# HOW TO COMPLETE THIS TASK:
The answer must be one number: how many lines of the records contain "white".

# EXERCISE INPUT:

Start of Block

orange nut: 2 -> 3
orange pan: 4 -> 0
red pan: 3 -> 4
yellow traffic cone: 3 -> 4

End of Block
Start of Block

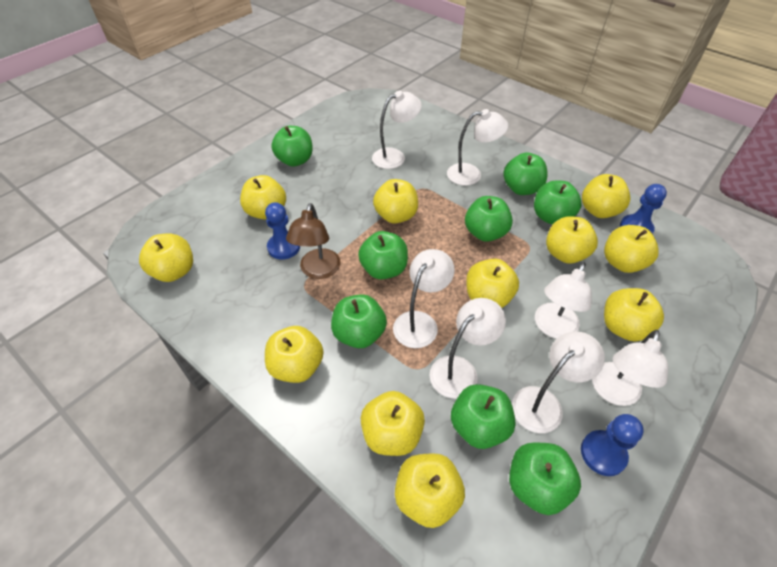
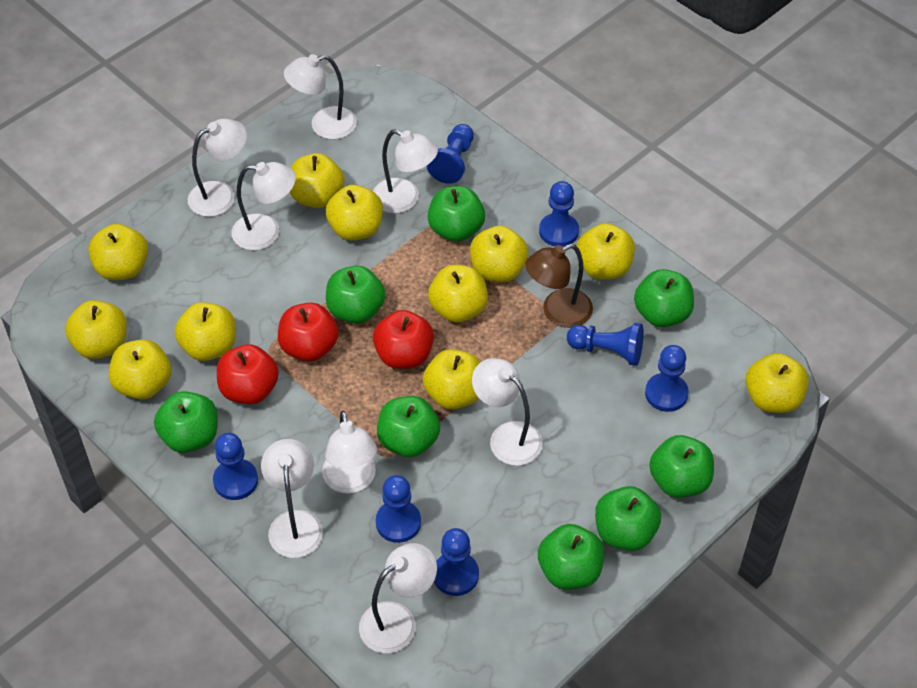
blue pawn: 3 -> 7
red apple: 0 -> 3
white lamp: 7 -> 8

End of Block
Start of Block

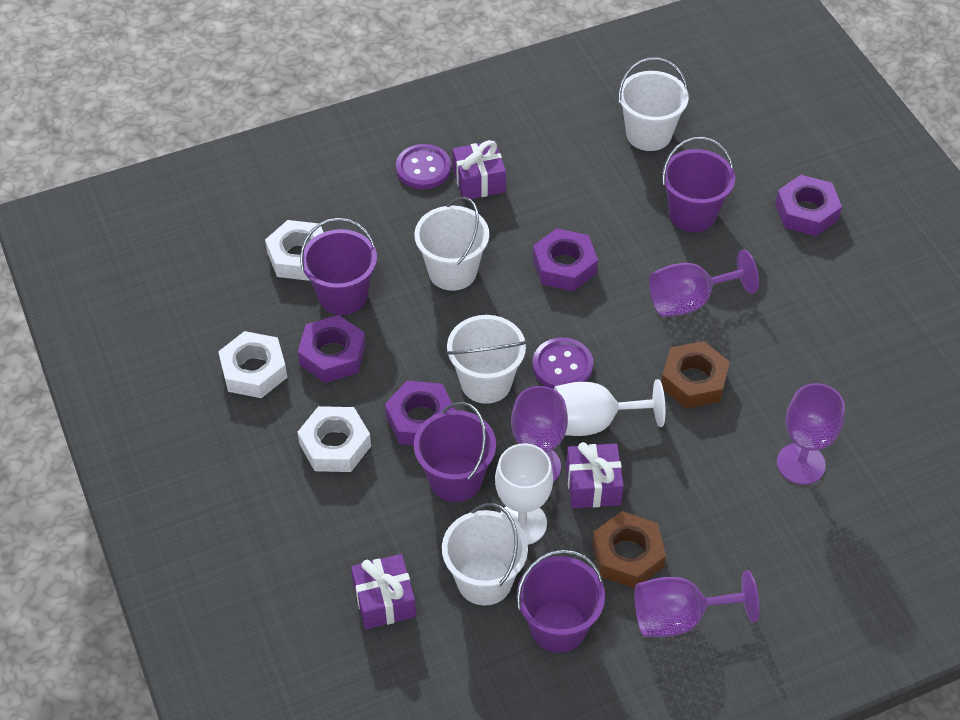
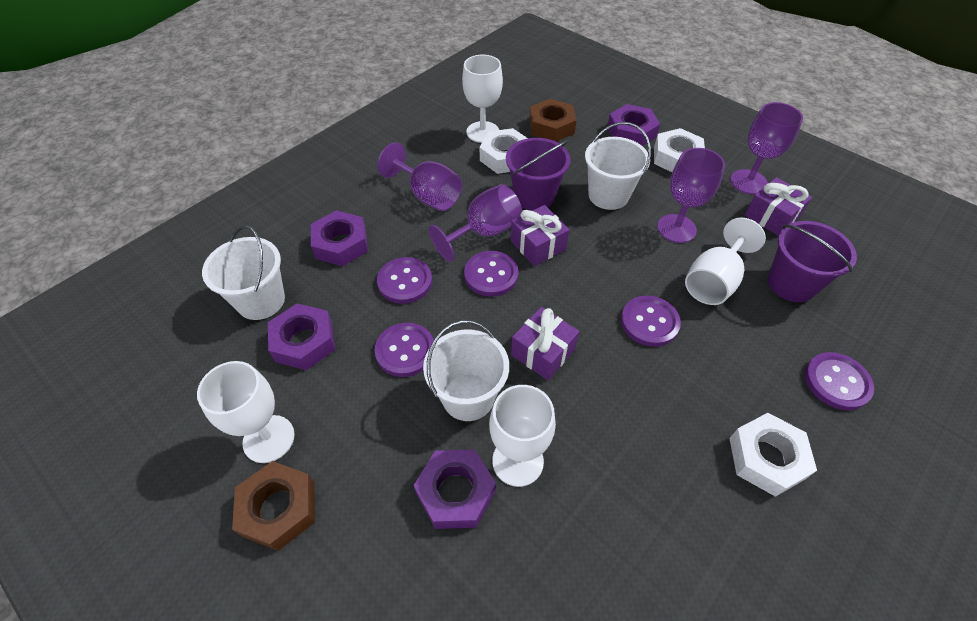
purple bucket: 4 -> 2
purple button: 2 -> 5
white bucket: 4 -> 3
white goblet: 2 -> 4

End of Block

# SOLUTION:
3